=== Task details ===
How many lines of these entries hold the string "hammer"? Answer with the number alone.
*** Recorded data Section Begins ***
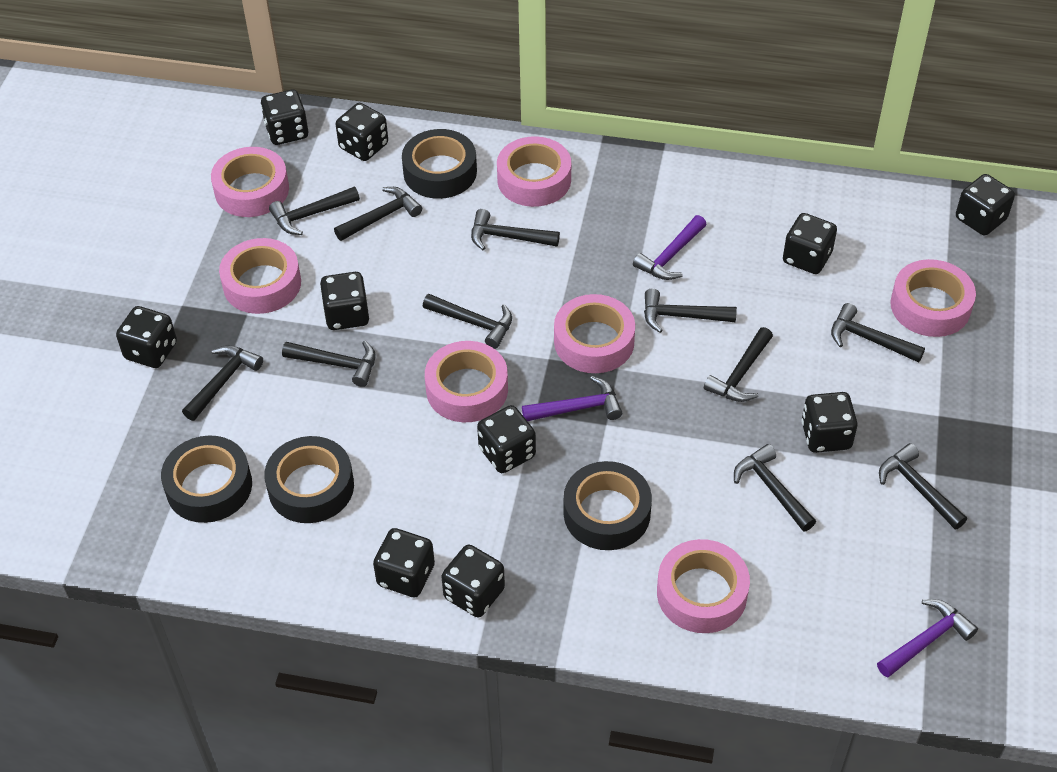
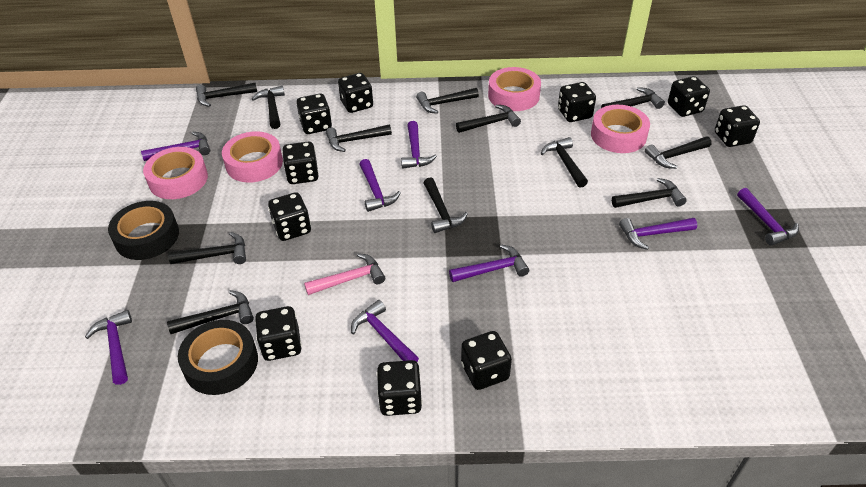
black hammer: 11 -> 12
black tape: 4 -> 2
pink hammer: 0 -> 1
pink tape: 7 -> 4
purple hammer: 3 -> 8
*** Recorded data Section Ends ***
=== Written answer ===
3